_Task objective_: The answer must be an exact copy of the records, with every picture removed.

_Record set_:
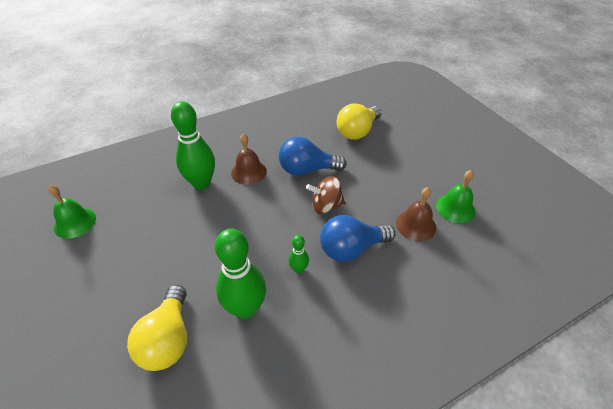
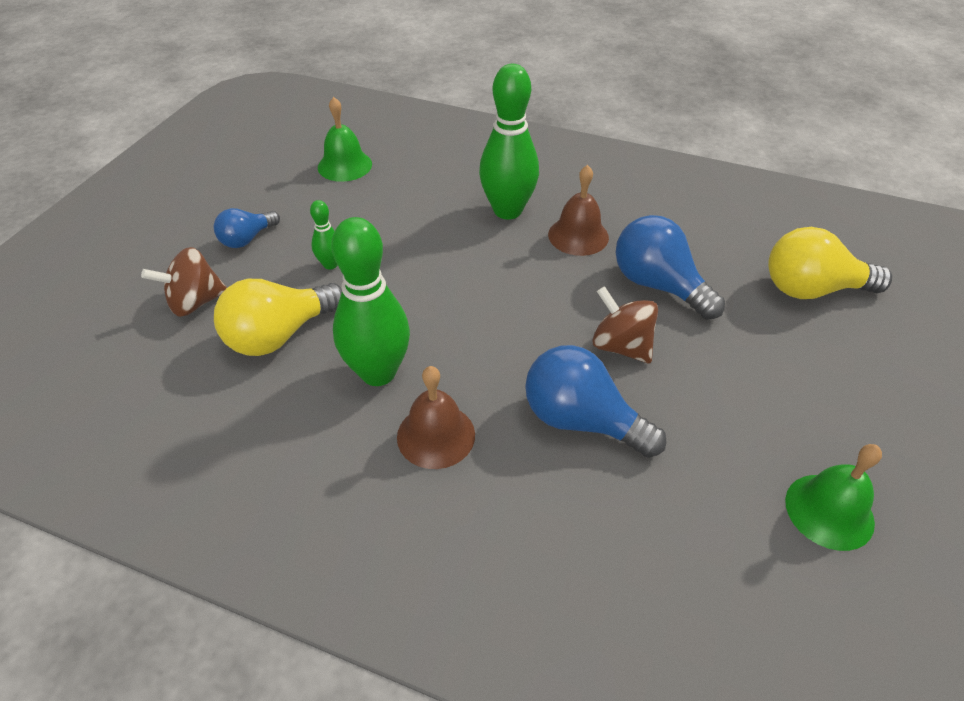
camera: 50 degrees right, 0 degrees up
green bowling pin [288,235,309,274] -> green bowling pin moved to [310,200,337,269]
brown bell [396,187,436,241] -> brown bell moved to [397,366,475,469]
none -> brown spinning top [141,247,227,317]
none -> blue light bulb [214,208,280,248]

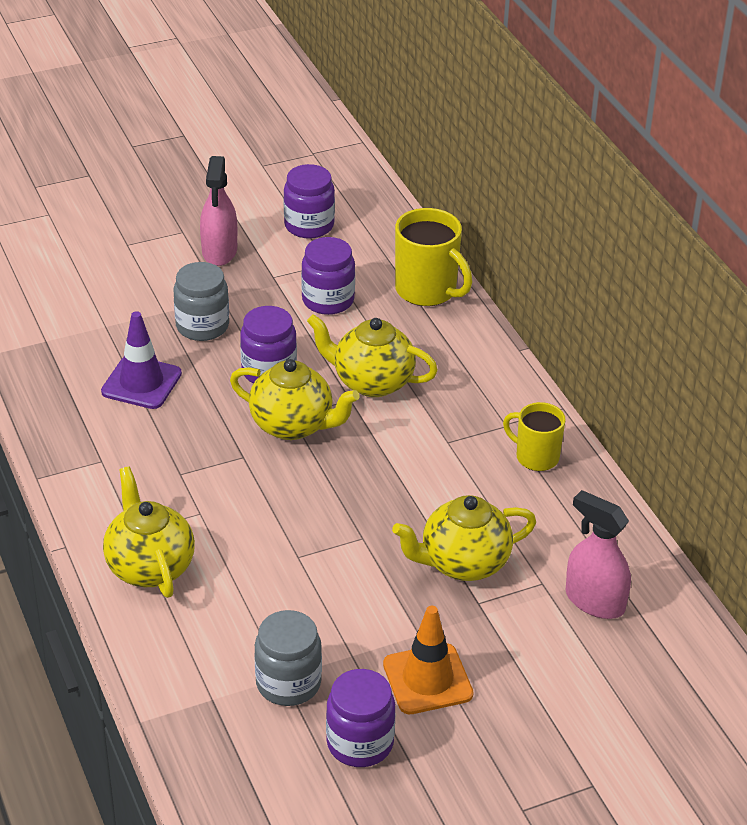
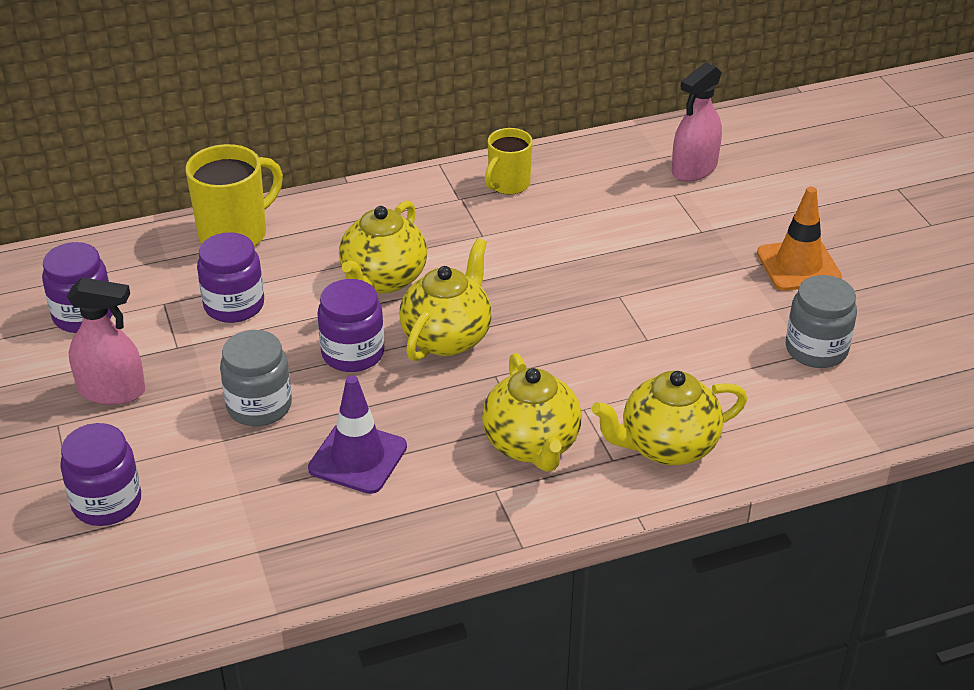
camera: 85 degrees left, 0 degrees up
purple jar [326,669,395,767] -> purple jar moved to [60,423,141,526]
yellow teapot [392,495,536,581] -> yellow teapot moved to [482,353,582,472]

_Reply to the task_:
camera: 50 degrees right, 0 degrees up
green bowling pin [288,235,309,274] -> green bowling pin moved to [310,200,337,269]
brown bell [396,187,436,241] -> brown bell moved to [397,366,475,469]
none -> brown spinning top [141,247,227,317]
none -> blue light bulb [214,208,280,248]

camera: 85 degrees left, 0 degrees up
purple jar [326,669,395,767] -> purple jar moved to [60,423,141,526]
yellow teapot [392,495,536,581] -> yellow teapot moved to [482,353,582,472]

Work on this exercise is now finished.